Please return all lines of the data below containing the string "white".
== Data excerpts
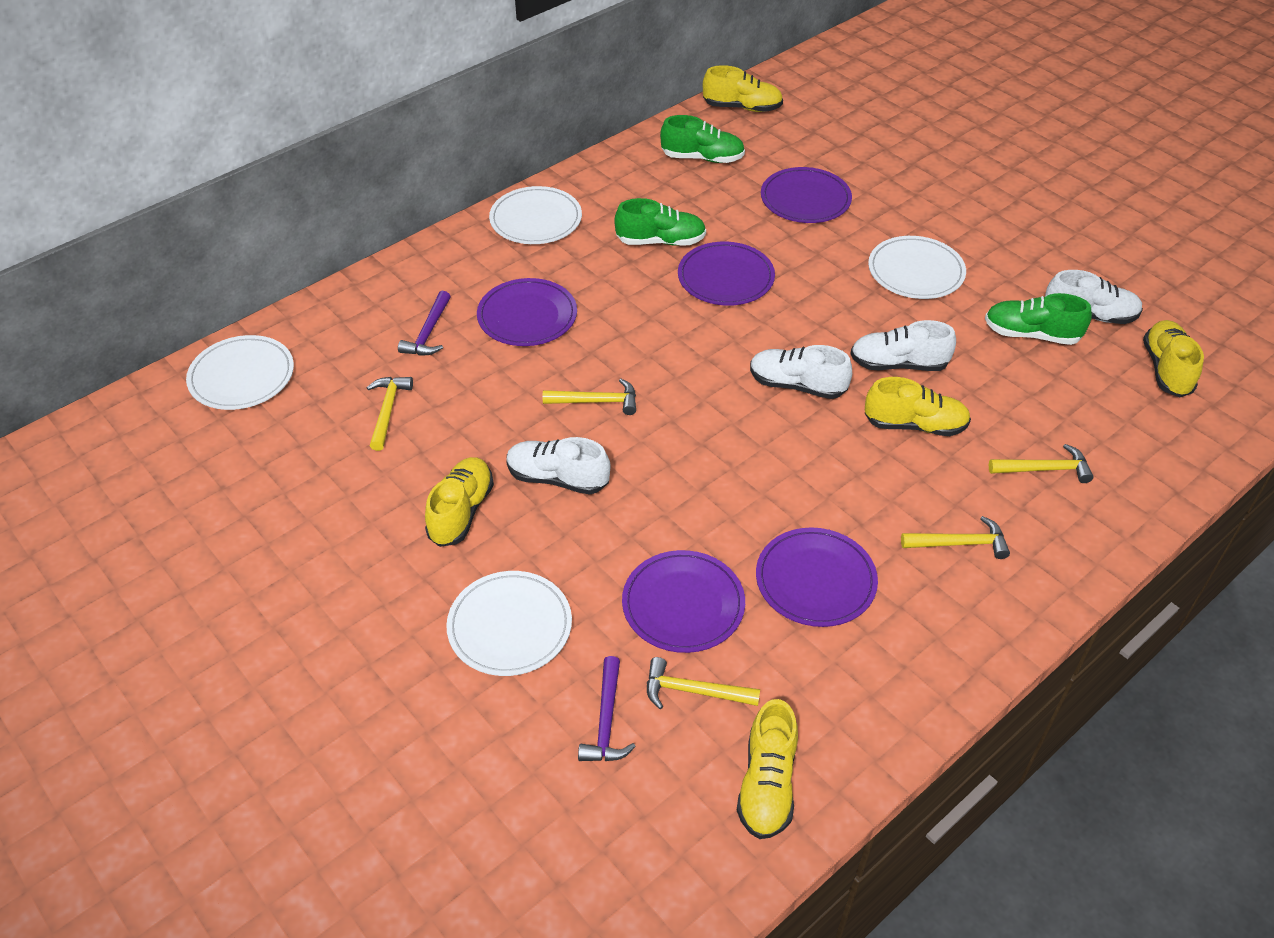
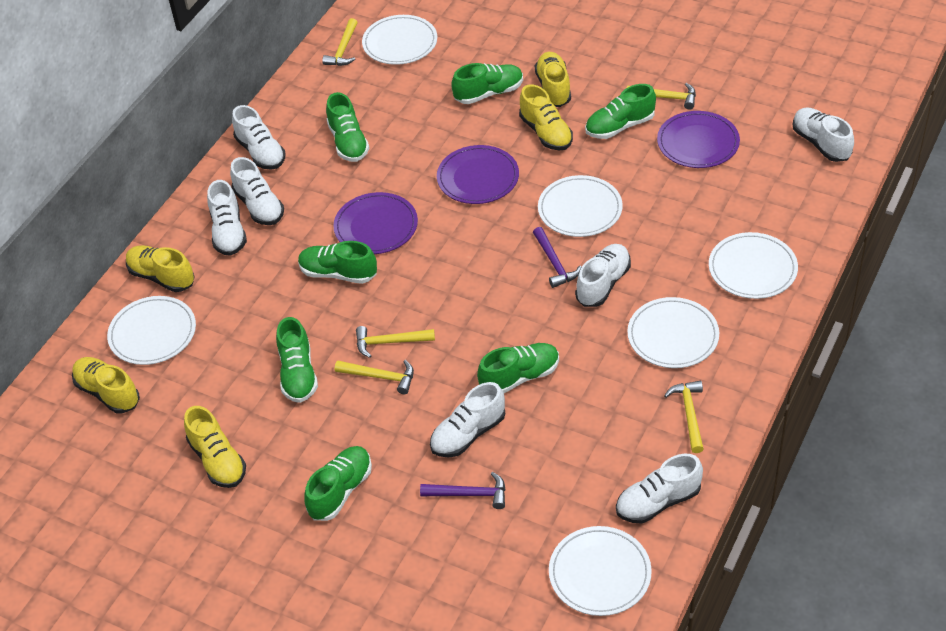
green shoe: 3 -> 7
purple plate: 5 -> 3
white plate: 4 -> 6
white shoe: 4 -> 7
====
== Data excerpts
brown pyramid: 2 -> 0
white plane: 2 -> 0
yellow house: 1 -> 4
====
Solution:
white plate: 4 -> 6
white shoe: 4 -> 7
white plane: 2 -> 0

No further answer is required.